Task description -
Output each record exactly, excluding pictures.

Provided records -
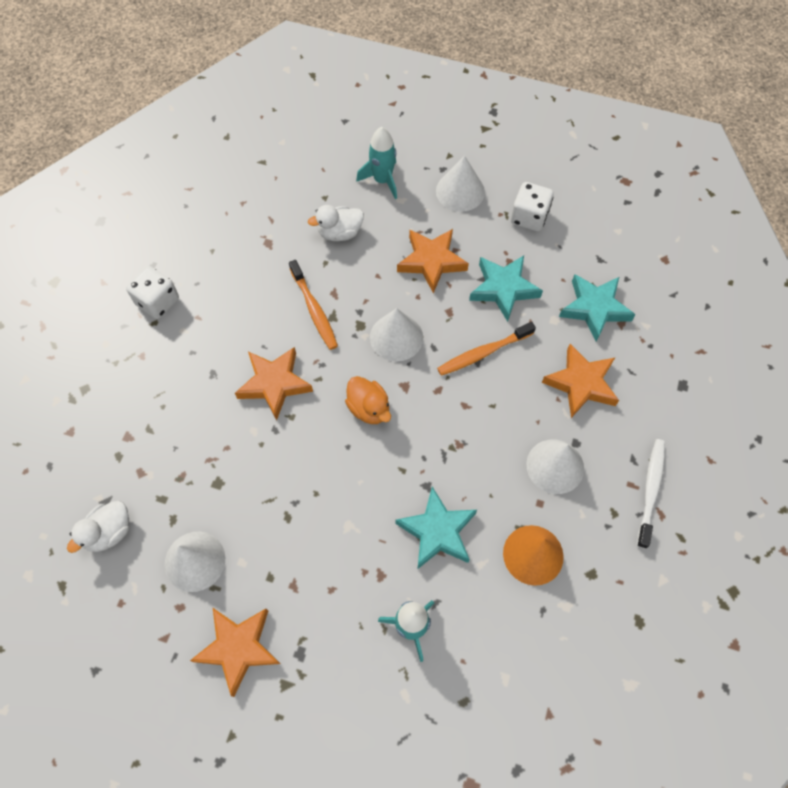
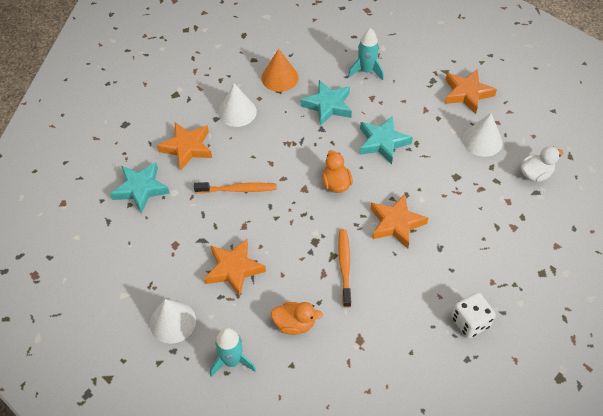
camera: 155 degrees left, 10 degrees down
white duck [308,205,364,241] -> orange duck [271,302,323,335]
white cone [370,308,423,361] -> none
turquoise star [469,256,543,322] -> turquoise star moved to [359,116,413,164]
white dice [511,182,554,231] -> none
white toothbrush [637,439,665,549] -> none

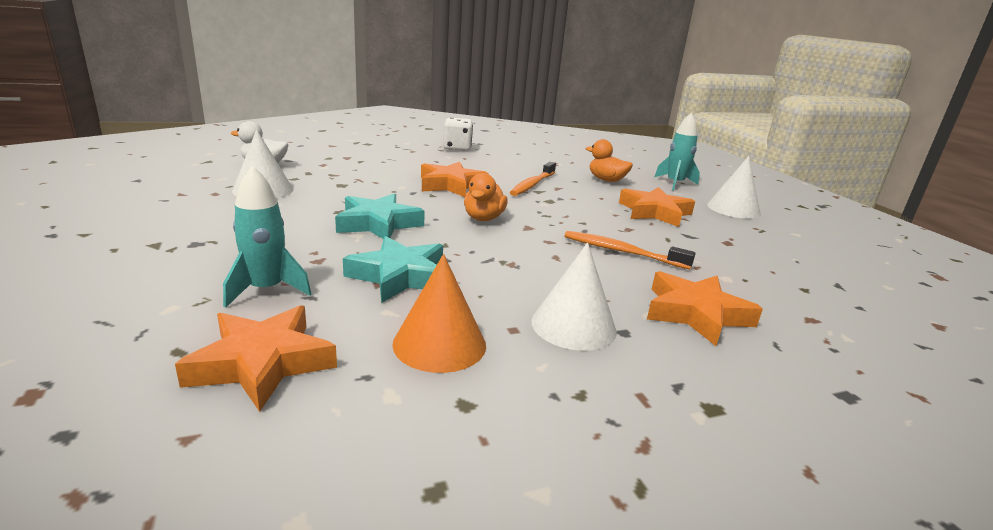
camera: 155 degrees left, 30 degrees down
turquoise star [110,162,170,214] -> none
orange star [445,69,497,114] -> orange star moved to [175,305,337,412]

Answer to this exercise -
camera: 155 degrees left, 10 degrees down
white duck [308,205,364,241] -> orange duck [271,302,323,335]
white cone [370,308,423,361] -> none
turquoise star [469,256,543,322] -> turquoise star moved to [359,116,413,164]
white dice [511,182,554,231] -> none
white toothbrush [637,439,665,549] -> none

camera: 155 degrees left, 30 degrees down
turquoise star [110,162,170,214] -> none
orange star [445,69,497,114] -> orange star moved to [175,305,337,412]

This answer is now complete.